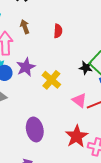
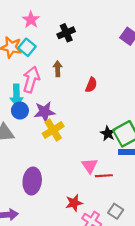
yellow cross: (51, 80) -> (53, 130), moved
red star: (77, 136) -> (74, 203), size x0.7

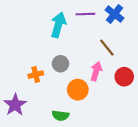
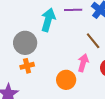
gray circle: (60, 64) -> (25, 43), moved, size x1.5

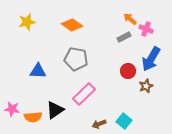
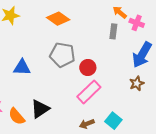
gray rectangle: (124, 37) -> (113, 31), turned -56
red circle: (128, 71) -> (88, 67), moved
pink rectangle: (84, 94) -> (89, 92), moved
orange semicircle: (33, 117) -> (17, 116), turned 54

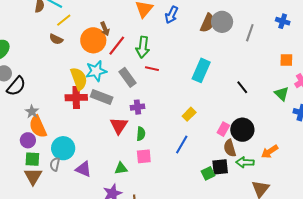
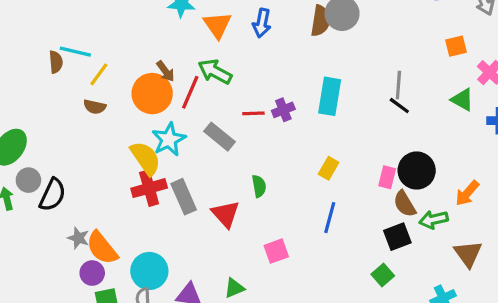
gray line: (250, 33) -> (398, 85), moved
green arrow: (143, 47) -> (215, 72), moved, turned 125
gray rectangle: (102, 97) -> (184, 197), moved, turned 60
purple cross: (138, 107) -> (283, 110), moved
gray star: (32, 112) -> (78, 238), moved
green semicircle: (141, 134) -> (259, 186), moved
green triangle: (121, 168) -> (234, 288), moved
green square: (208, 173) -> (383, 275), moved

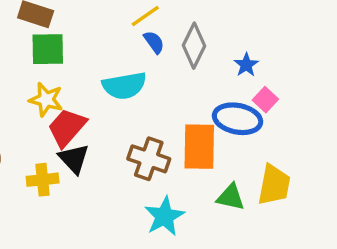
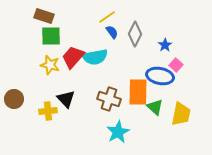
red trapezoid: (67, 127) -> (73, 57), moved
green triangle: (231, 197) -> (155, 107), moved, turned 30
....
- _GOAL OF THE EXERCISE_: Within the listing above, the stretch from the line with "gray rectangle: (124, 37)" down to the line with "gray star: (32, 112) -> (78, 238), moved" is to be given again exactly, end lines included and pictures excluded.

- _ANSWER SPACE_:
gray rectangle: (124, 37) -> (113, 31), turned -56
red circle: (128, 71) -> (88, 67), moved
pink rectangle: (84, 94) -> (89, 92), moved
orange semicircle: (33, 117) -> (17, 116), turned 54

gray line: (250, 33) -> (398, 85), moved
green arrow: (143, 47) -> (215, 72), moved, turned 125
gray rectangle: (102, 97) -> (184, 197), moved, turned 60
purple cross: (138, 107) -> (283, 110), moved
gray star: (32, 112) -> (78, 238), moved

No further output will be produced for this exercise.